▶ Aim of the exercise:
Quote the entries verbatim, from the line containing "KEC: 05:48 -> 05:49" through the line containing "QXX: 1:03 -> 6:58", with both of those lines included. Leave the pictures out of your answer.

▶ Exercise inputs:
- - - - -
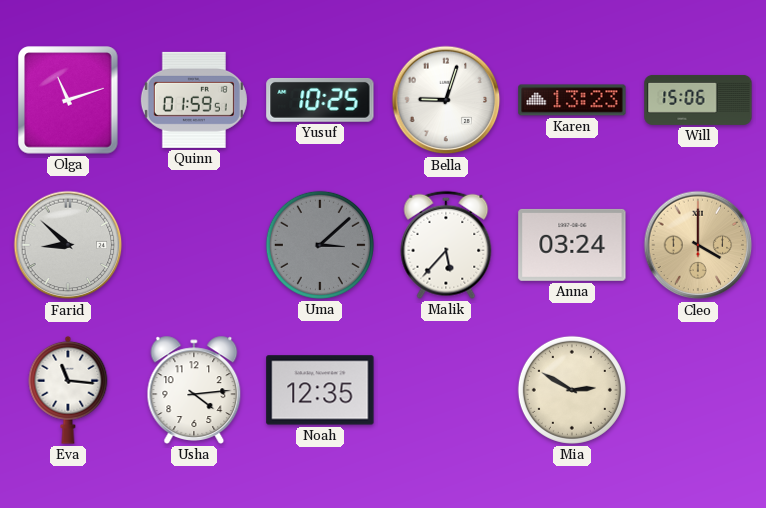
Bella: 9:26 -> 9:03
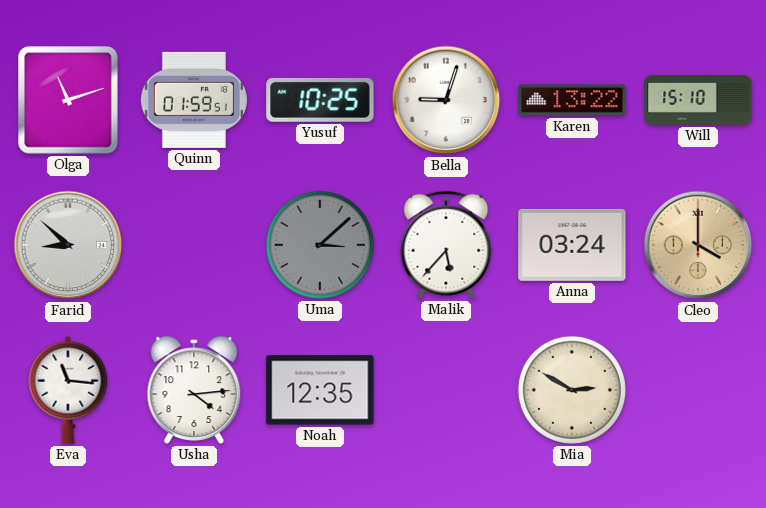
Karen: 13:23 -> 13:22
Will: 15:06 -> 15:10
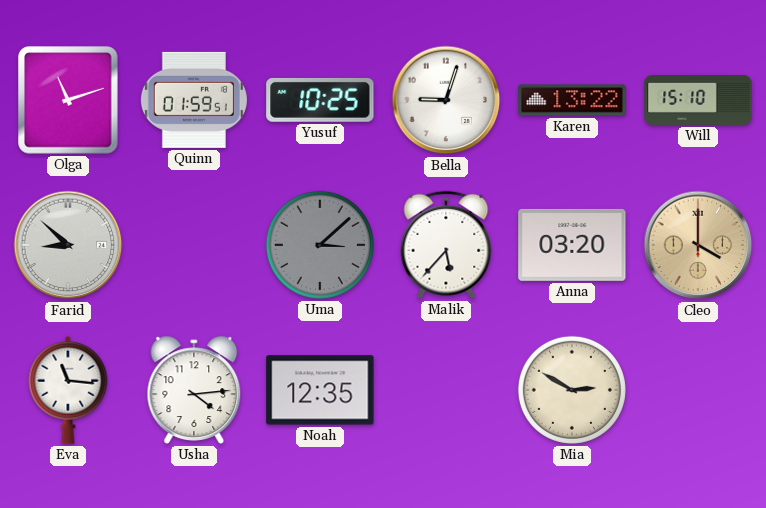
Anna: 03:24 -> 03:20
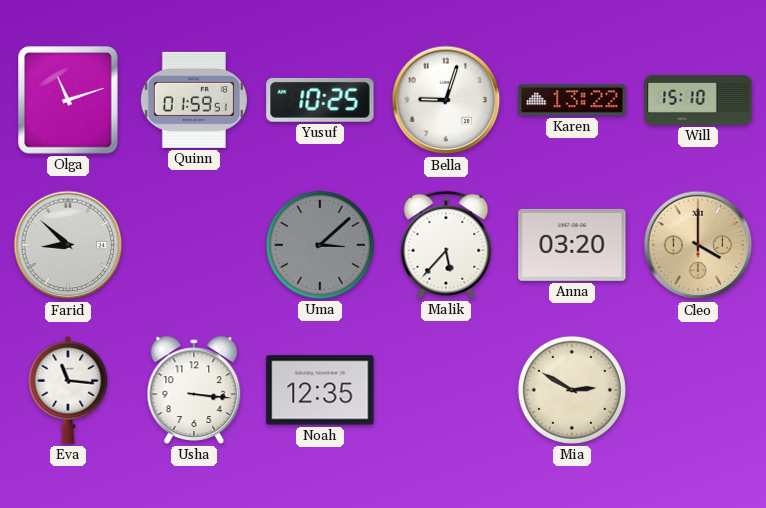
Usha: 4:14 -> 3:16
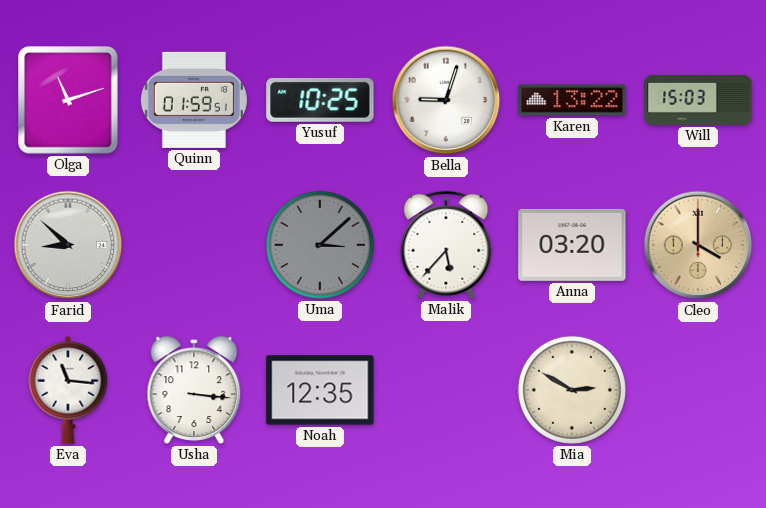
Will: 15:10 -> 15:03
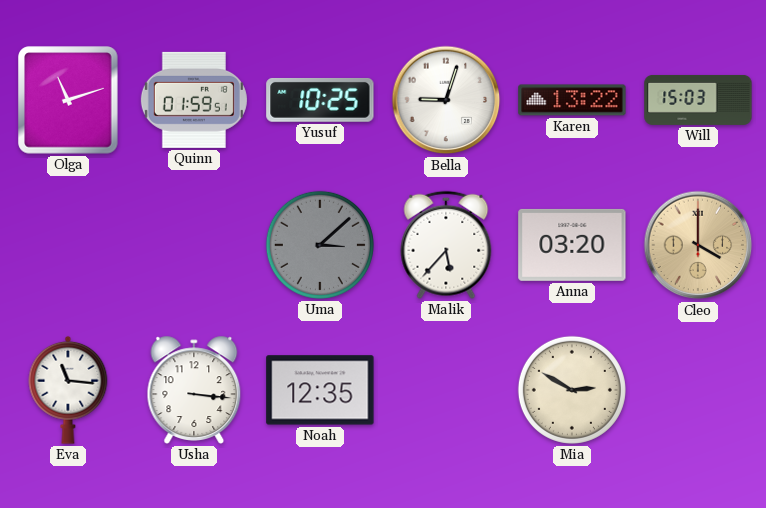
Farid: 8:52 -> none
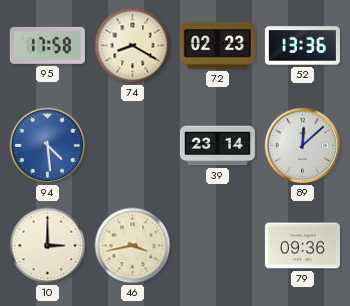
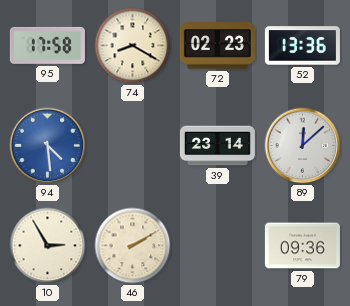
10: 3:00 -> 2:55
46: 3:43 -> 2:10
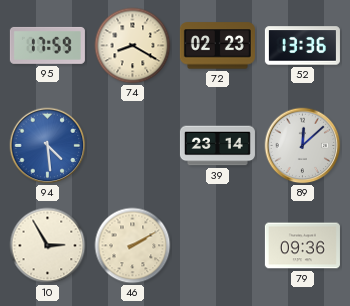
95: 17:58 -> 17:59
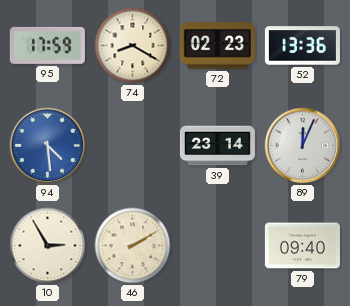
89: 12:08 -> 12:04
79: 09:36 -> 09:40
- - - - -
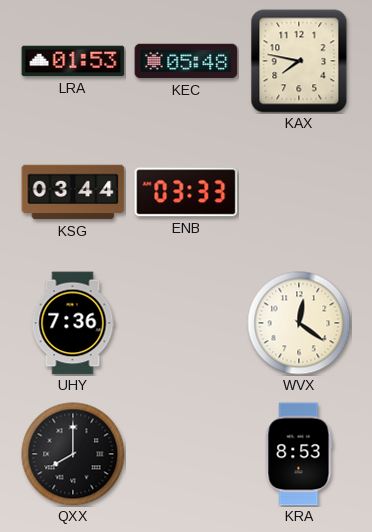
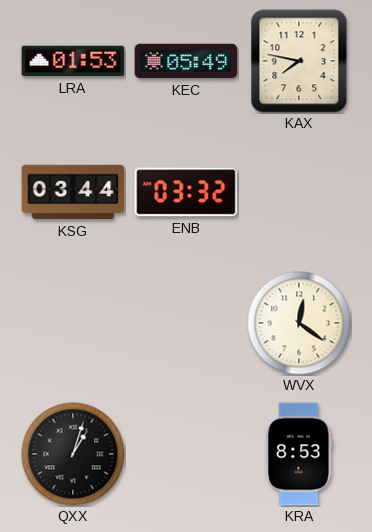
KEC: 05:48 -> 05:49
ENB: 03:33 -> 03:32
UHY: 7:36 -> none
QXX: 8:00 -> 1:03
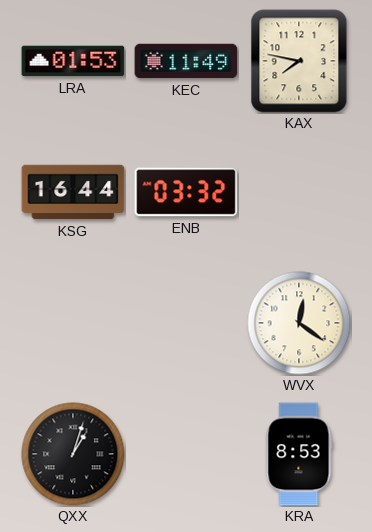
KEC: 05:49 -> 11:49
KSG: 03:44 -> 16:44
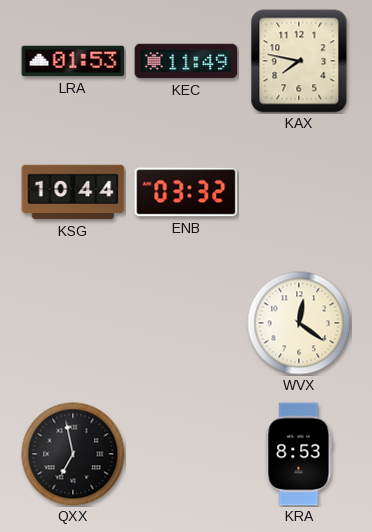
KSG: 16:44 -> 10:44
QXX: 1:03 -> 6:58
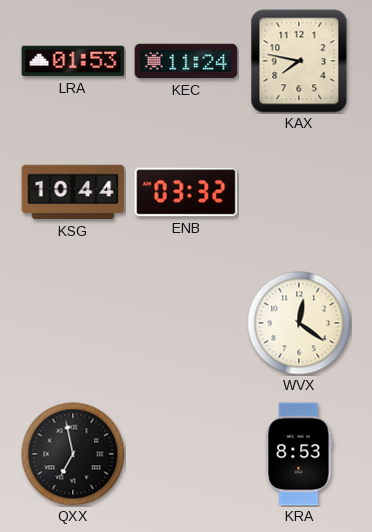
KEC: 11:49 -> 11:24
- - - - -
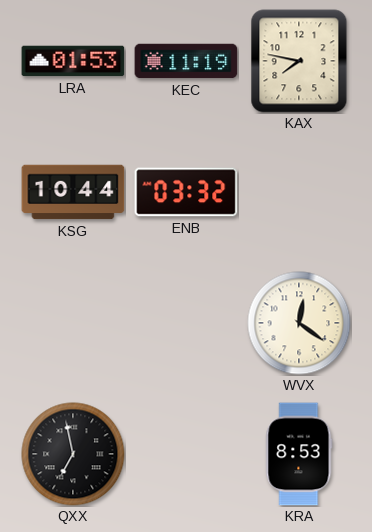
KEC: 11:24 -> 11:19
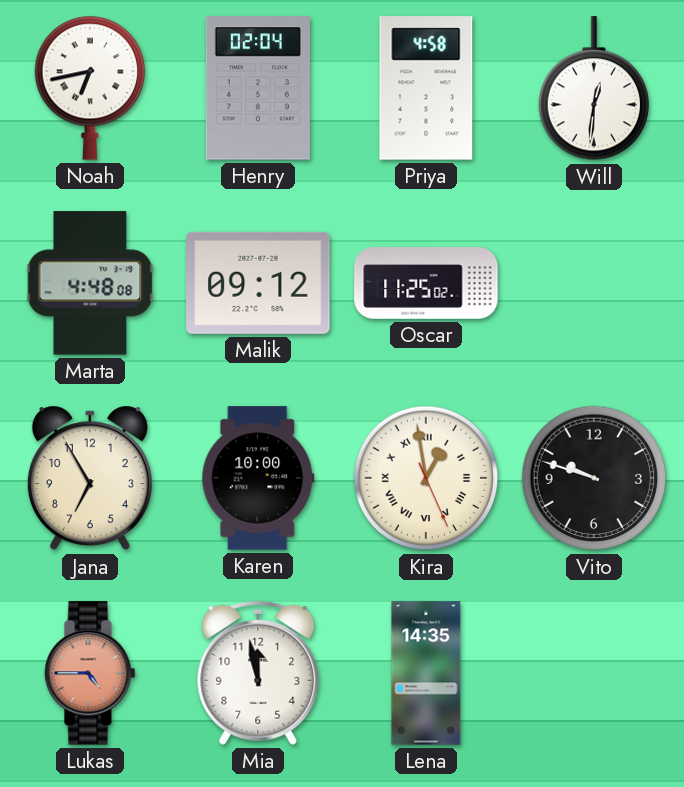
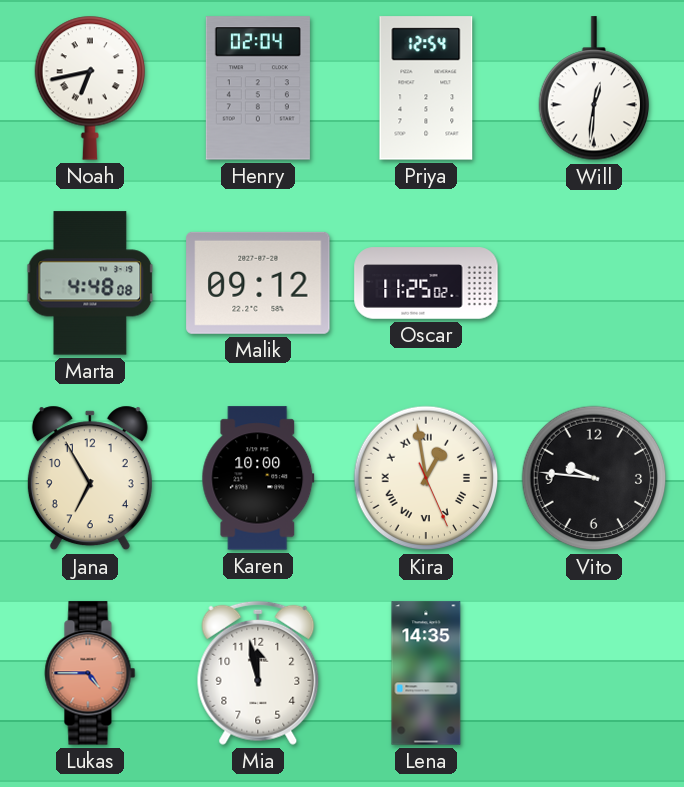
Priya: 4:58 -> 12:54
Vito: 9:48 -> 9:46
- - - - -
▶ Response to the task:
KEC: 05:48 -> 05:49
ENB: 03:33 -> 03:32
UHY: 7:36 -> none
QXX: 8:00 -> 1:03
KEC: 05:49 -> 11:49
KSG: 03:44 -> 16:44
KSG: 16:44 -> 10:44
QXX: 1:03 -> 6:58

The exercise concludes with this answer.